Every line that contains the word "orange" should be copied from the records below.

DATA IN THIS EXERCISE START

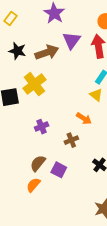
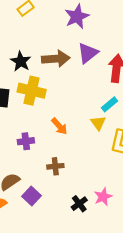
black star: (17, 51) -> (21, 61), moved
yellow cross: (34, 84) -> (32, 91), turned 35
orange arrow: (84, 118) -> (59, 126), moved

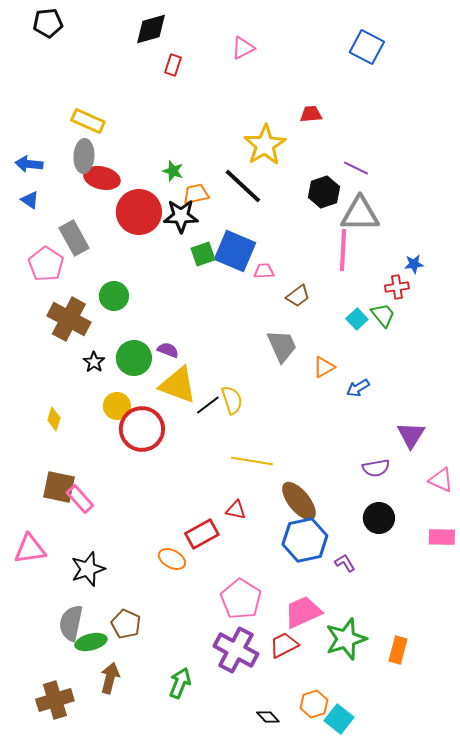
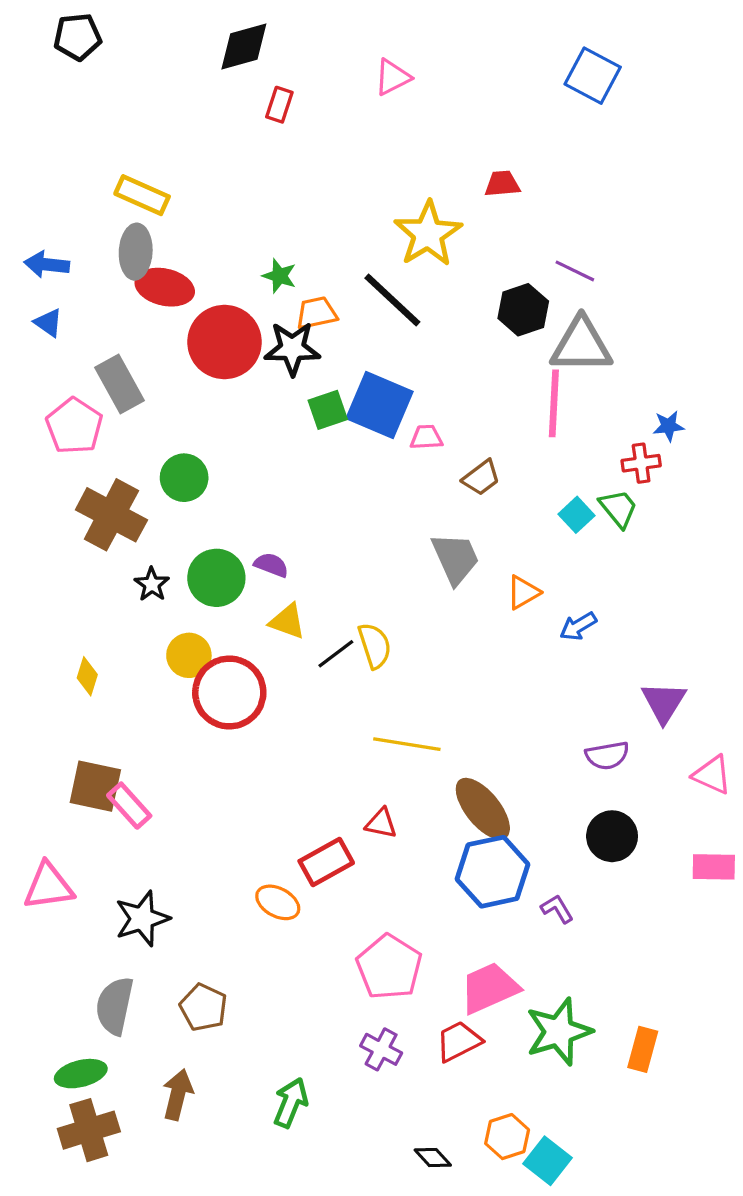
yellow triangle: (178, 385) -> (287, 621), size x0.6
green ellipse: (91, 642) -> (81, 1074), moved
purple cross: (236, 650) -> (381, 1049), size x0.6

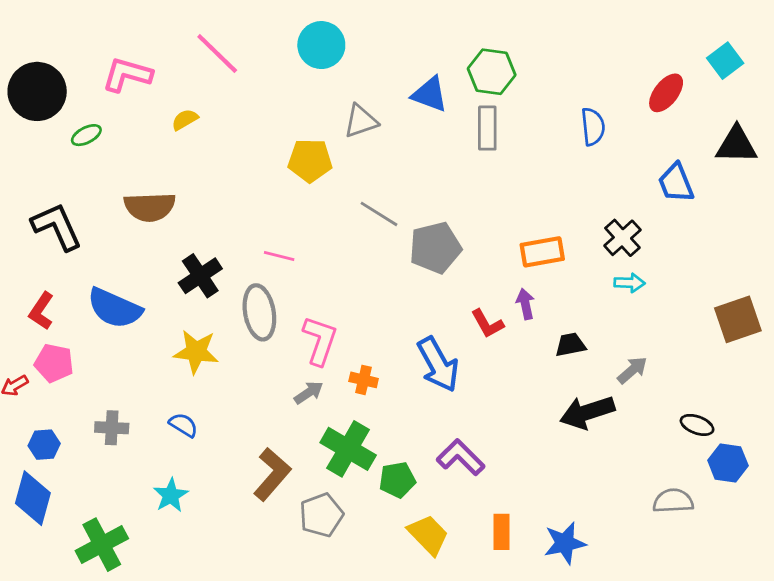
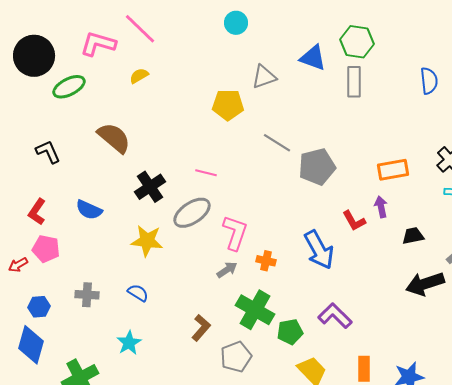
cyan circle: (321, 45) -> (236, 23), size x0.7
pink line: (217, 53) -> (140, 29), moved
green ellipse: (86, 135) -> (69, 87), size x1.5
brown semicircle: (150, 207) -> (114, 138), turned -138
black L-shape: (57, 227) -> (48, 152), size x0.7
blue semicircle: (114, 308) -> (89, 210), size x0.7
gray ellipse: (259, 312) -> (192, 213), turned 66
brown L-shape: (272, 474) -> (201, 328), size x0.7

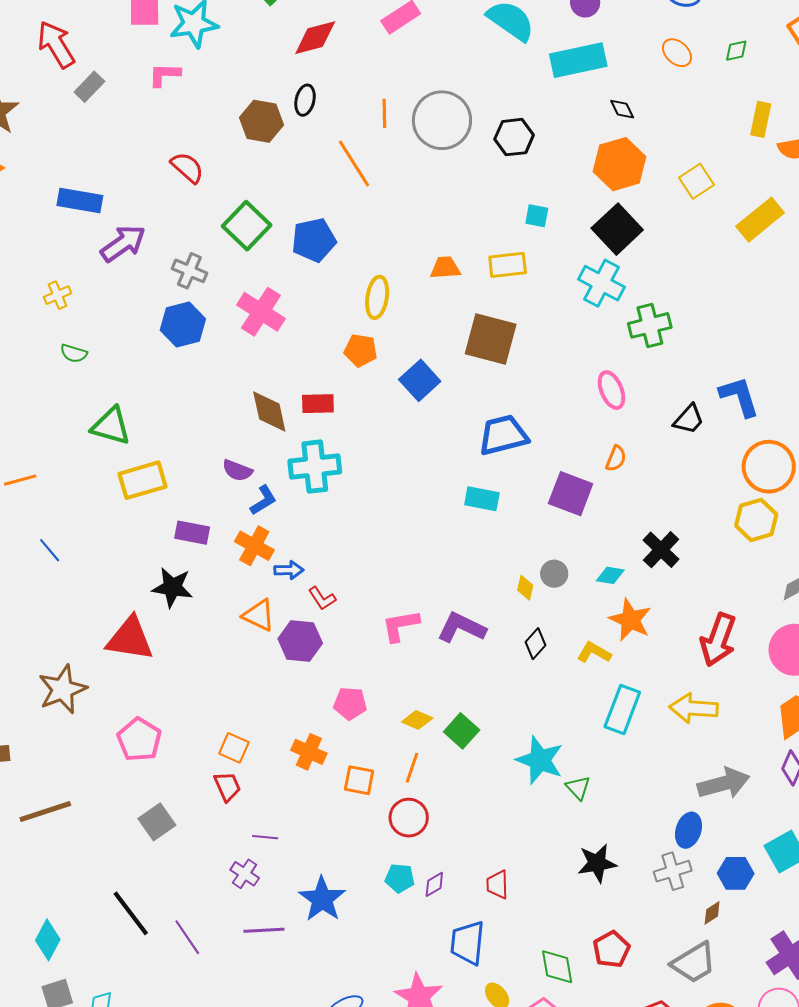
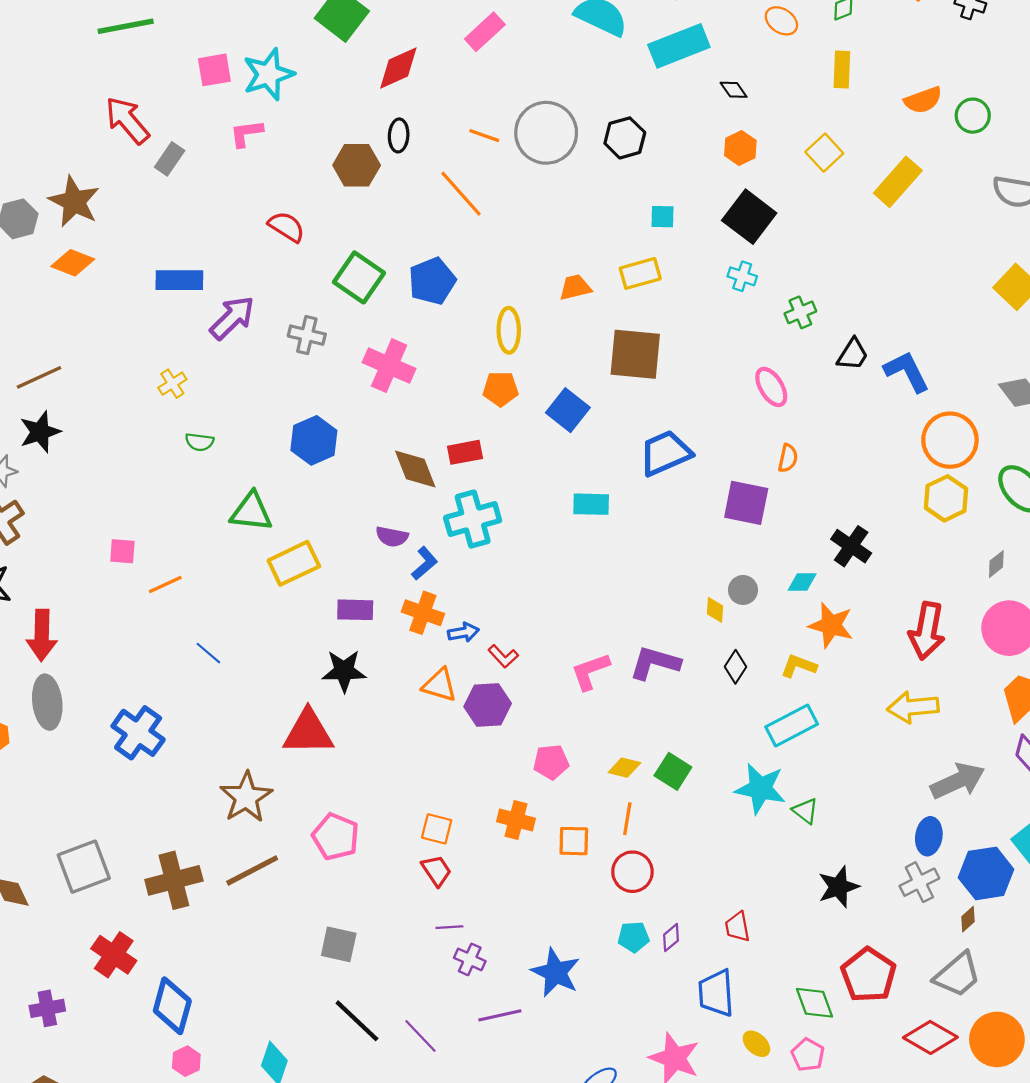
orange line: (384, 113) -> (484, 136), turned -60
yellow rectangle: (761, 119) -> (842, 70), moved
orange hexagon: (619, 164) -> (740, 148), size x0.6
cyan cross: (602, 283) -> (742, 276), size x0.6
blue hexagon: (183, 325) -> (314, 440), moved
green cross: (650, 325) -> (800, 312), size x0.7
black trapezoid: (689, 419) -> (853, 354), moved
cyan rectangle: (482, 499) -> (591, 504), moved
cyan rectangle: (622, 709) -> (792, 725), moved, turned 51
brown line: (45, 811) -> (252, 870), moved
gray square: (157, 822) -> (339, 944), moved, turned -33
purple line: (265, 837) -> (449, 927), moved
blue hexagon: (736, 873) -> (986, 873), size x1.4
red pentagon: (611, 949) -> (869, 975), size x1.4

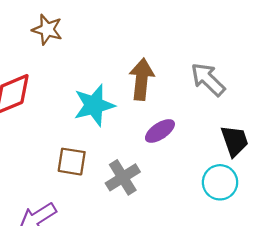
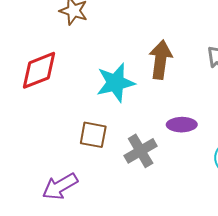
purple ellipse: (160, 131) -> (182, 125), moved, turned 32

DATA IN THIS EXERCISE END

SOLUTION TO THE PROBLEM –
orange arrow: (84, 118) -> (59, 126), moved
orange line: (384, 113) -> (484, 136), turned -60
orange hexagon: (619, 164) -> (740, 148), size x0.6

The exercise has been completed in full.